(PROVIDED ENTRIES begins)

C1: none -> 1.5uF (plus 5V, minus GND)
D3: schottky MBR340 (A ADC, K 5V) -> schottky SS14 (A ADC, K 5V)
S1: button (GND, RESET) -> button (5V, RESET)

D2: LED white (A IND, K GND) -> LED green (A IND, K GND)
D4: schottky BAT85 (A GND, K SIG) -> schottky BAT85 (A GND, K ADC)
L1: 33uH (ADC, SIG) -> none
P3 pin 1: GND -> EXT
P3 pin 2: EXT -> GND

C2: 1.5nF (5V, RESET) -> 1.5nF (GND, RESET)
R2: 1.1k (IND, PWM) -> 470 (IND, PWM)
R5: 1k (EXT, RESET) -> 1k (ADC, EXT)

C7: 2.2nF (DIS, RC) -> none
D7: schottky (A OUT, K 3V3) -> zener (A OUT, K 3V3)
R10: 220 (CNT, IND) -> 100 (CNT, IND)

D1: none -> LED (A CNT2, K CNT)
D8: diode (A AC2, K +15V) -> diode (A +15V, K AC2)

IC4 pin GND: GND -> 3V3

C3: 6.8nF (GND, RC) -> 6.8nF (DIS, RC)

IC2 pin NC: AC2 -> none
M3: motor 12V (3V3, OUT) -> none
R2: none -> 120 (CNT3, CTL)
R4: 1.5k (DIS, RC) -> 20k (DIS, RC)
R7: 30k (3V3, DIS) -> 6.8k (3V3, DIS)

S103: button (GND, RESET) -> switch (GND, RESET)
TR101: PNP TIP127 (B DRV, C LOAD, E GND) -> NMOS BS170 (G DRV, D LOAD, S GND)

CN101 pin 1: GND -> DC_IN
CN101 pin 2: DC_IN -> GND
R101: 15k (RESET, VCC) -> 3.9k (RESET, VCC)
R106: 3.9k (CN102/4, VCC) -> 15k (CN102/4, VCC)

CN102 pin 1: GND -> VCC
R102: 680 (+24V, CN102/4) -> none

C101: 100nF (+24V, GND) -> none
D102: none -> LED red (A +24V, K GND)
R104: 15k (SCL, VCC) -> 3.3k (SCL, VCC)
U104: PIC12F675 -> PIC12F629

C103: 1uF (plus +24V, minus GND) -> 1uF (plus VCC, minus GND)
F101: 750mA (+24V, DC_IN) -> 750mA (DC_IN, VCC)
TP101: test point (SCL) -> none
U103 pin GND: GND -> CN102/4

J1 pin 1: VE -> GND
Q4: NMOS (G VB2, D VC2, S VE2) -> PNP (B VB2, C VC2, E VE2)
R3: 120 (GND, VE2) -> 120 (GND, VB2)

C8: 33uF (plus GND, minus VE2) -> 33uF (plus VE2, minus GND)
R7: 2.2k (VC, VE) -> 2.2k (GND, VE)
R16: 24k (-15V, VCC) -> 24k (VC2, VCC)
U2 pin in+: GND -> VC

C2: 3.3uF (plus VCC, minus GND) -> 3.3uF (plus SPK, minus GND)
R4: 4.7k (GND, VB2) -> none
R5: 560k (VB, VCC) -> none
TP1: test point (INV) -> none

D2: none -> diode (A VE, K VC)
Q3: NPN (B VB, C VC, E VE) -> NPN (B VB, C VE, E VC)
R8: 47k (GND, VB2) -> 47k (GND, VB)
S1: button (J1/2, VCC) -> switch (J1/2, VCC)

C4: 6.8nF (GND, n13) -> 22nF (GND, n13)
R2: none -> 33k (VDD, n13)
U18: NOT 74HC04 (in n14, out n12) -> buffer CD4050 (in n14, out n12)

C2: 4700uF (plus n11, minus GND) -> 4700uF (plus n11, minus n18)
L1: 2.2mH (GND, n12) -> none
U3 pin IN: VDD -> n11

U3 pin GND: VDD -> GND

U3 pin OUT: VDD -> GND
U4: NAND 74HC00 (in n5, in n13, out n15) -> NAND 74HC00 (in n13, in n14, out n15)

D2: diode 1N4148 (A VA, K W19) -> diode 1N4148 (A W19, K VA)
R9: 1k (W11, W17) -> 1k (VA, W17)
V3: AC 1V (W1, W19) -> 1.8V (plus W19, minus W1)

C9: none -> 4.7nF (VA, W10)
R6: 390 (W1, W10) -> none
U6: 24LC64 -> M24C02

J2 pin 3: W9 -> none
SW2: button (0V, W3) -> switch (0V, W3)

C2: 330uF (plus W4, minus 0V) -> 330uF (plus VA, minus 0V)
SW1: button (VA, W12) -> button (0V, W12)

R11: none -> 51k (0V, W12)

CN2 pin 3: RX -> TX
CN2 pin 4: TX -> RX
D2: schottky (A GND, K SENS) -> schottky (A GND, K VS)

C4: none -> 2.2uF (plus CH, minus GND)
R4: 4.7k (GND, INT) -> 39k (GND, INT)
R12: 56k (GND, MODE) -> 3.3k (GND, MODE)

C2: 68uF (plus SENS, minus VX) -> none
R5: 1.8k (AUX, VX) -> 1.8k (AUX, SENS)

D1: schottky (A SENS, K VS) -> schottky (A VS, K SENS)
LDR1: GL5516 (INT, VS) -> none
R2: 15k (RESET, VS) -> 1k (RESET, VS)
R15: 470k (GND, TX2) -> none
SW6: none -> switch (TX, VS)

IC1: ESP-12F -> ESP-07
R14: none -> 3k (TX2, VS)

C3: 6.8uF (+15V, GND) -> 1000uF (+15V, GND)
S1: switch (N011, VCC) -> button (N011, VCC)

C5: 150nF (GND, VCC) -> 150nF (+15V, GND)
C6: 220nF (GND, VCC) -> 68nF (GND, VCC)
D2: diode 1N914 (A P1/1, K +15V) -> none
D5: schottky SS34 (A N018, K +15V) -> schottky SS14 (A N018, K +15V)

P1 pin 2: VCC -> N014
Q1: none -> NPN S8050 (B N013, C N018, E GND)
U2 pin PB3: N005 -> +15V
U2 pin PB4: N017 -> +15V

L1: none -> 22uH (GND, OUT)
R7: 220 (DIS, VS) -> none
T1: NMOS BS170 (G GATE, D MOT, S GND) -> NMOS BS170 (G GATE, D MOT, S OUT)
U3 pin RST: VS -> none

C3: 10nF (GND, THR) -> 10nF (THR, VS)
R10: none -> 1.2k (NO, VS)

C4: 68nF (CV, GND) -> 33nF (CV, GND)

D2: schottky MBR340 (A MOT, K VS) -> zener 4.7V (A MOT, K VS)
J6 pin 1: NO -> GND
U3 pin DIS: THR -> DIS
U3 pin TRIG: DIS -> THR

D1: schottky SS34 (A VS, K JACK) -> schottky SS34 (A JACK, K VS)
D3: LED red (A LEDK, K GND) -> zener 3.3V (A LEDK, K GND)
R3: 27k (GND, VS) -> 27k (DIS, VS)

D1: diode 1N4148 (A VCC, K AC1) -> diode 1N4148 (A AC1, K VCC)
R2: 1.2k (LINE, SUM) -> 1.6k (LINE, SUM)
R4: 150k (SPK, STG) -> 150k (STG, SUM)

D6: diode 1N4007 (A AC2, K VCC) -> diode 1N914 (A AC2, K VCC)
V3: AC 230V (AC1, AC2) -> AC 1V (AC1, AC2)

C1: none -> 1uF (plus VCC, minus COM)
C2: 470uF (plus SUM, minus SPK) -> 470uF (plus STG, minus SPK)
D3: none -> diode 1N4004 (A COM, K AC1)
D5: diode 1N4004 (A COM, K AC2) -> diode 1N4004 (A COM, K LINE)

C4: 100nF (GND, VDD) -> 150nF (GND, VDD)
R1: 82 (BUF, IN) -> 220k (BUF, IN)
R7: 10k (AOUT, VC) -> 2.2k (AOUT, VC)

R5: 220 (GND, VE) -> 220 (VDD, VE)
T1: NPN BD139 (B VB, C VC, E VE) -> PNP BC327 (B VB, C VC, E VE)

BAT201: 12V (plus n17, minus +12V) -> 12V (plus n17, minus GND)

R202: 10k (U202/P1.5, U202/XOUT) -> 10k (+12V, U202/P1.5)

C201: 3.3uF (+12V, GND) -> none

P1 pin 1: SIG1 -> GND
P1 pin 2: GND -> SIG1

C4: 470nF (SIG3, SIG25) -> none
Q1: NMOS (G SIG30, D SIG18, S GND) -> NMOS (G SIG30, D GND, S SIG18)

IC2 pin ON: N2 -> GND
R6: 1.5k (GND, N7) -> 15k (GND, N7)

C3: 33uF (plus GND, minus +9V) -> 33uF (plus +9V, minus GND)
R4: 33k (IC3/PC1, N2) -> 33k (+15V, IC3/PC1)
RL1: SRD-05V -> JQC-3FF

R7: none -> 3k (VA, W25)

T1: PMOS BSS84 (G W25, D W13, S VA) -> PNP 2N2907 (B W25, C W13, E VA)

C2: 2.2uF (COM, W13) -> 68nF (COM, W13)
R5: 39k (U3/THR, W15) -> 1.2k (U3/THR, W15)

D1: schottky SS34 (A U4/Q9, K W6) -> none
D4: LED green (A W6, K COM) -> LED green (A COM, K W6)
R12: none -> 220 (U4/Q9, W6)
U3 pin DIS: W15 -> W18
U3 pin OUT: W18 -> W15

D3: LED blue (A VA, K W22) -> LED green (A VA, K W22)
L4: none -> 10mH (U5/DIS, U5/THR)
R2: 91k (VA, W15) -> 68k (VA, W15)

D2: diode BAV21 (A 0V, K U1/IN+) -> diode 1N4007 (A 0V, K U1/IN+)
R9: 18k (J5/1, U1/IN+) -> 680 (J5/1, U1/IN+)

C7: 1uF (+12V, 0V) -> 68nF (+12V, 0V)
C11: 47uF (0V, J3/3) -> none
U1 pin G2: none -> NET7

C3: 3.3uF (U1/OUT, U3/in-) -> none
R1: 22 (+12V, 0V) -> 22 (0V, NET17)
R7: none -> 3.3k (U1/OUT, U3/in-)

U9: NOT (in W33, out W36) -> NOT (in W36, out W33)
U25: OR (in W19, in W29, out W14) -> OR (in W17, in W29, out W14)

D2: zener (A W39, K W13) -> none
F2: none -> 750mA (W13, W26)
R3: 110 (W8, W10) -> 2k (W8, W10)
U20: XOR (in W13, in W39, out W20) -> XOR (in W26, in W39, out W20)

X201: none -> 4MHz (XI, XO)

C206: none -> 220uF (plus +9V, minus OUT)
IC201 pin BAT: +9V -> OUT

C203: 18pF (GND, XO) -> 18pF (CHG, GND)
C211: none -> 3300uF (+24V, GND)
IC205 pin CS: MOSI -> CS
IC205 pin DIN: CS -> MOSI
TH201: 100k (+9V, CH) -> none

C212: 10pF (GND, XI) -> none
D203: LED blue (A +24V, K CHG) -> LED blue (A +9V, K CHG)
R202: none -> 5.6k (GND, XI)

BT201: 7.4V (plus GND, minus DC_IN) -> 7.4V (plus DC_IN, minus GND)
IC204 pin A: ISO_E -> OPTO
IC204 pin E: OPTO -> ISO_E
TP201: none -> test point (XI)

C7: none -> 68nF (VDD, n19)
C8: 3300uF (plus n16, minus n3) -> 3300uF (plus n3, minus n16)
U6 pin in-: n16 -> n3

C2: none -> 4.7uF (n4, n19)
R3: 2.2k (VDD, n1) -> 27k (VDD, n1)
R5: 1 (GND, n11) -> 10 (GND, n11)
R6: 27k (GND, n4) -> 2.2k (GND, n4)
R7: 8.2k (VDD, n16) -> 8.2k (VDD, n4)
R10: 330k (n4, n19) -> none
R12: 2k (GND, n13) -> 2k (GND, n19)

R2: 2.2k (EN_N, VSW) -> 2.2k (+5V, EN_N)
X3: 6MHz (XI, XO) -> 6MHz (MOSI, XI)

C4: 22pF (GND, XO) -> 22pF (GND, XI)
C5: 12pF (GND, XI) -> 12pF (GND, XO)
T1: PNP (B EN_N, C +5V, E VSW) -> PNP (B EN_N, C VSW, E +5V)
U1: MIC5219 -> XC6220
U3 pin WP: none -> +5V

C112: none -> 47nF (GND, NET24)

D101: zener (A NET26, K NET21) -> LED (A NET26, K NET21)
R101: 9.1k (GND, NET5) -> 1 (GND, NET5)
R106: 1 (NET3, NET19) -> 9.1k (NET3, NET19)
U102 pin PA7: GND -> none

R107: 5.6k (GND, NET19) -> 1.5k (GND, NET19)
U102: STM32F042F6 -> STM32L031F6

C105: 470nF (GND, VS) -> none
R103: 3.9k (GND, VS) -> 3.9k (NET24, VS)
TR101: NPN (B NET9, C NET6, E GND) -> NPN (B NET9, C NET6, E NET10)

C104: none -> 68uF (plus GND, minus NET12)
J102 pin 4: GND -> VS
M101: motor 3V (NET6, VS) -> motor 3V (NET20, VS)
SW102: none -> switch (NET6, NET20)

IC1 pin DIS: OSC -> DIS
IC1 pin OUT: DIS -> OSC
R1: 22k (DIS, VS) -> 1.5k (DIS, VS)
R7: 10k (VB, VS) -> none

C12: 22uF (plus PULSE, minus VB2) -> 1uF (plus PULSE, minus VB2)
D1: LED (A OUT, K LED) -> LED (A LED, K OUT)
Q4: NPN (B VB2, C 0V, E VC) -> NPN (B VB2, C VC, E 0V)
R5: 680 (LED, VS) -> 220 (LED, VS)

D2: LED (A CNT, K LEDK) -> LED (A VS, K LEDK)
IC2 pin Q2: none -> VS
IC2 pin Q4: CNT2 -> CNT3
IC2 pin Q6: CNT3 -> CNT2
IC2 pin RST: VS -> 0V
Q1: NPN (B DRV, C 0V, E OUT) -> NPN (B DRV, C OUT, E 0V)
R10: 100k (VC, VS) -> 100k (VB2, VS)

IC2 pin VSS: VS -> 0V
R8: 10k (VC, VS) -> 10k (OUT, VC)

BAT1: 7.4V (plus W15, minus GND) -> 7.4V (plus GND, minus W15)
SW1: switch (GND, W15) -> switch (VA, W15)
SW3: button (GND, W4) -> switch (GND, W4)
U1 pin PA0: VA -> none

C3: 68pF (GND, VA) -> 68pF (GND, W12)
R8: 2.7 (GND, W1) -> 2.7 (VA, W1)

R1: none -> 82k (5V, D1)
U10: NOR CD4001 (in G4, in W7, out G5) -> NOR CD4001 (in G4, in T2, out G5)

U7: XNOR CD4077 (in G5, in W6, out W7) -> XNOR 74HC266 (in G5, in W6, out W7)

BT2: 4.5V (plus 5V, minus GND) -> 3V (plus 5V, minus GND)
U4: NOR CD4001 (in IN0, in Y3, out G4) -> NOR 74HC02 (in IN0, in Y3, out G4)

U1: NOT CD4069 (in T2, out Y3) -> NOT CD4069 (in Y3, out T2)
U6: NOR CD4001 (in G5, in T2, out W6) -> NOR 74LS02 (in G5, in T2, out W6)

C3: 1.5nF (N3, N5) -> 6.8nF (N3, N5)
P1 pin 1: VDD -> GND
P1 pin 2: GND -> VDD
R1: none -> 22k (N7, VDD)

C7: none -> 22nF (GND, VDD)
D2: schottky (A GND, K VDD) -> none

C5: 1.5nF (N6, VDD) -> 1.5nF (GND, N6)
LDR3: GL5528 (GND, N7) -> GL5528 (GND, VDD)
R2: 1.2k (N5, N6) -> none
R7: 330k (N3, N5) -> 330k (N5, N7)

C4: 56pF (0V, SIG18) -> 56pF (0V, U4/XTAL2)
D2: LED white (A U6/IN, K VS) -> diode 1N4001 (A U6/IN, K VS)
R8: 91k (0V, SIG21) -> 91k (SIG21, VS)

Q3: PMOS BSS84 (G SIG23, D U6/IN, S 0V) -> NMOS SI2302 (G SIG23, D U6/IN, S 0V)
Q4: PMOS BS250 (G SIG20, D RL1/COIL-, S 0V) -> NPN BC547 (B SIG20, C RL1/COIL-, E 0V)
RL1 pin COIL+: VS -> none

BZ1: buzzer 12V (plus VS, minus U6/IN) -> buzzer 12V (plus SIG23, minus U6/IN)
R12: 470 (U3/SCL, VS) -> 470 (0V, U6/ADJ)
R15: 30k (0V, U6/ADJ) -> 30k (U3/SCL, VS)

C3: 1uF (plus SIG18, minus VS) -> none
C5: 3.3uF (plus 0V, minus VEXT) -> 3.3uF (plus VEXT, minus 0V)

(PROVIDED ENTRIES ends)

## WHAT TO DO
Reproduce only the lines above spanning from the line containing "S103: button (GND, RESET)" through the line containing "TP101: test point (SCL) -> none", word for word.

## ANSWER TO THIS TASK
S103: button (GND, RESET) -> switch (GND, RESET)
TR101: PNP TIP127 (B DRV, C LOAD, E GND) -> NMOS BS170 (G DRV, D LOAD, S GND)

CN101 pin 1: GND -> DC_IN
CN101 pin 2: DC_IN -> GND
R101: 15k (RESET, VCC) -> 3.9k (RESET, VCC)
R106: 3.9k (CN102/4, VCC) -> 15k (CN102/4, VCC)

CN102 pin 1: GND -> VCC
R102: 680 (+24V, CN102/4) -> none

C101: 100nF (+24V, GND) -> none
D102: none -> LED red (A +24V, K GND)
R104: 15k (SCL, VCC) -> 3.3k (SCL, VCC)
U104: PIC12F675 -> PIC12F629

C103: 1uF (plus +24V, minus GND) -> 1uF (plus VCC, minus GND)
F101: 750mA (+24V, DC_IN) -> 750mA (DC_IN, VCC)
TP101: test point (SCL) -> none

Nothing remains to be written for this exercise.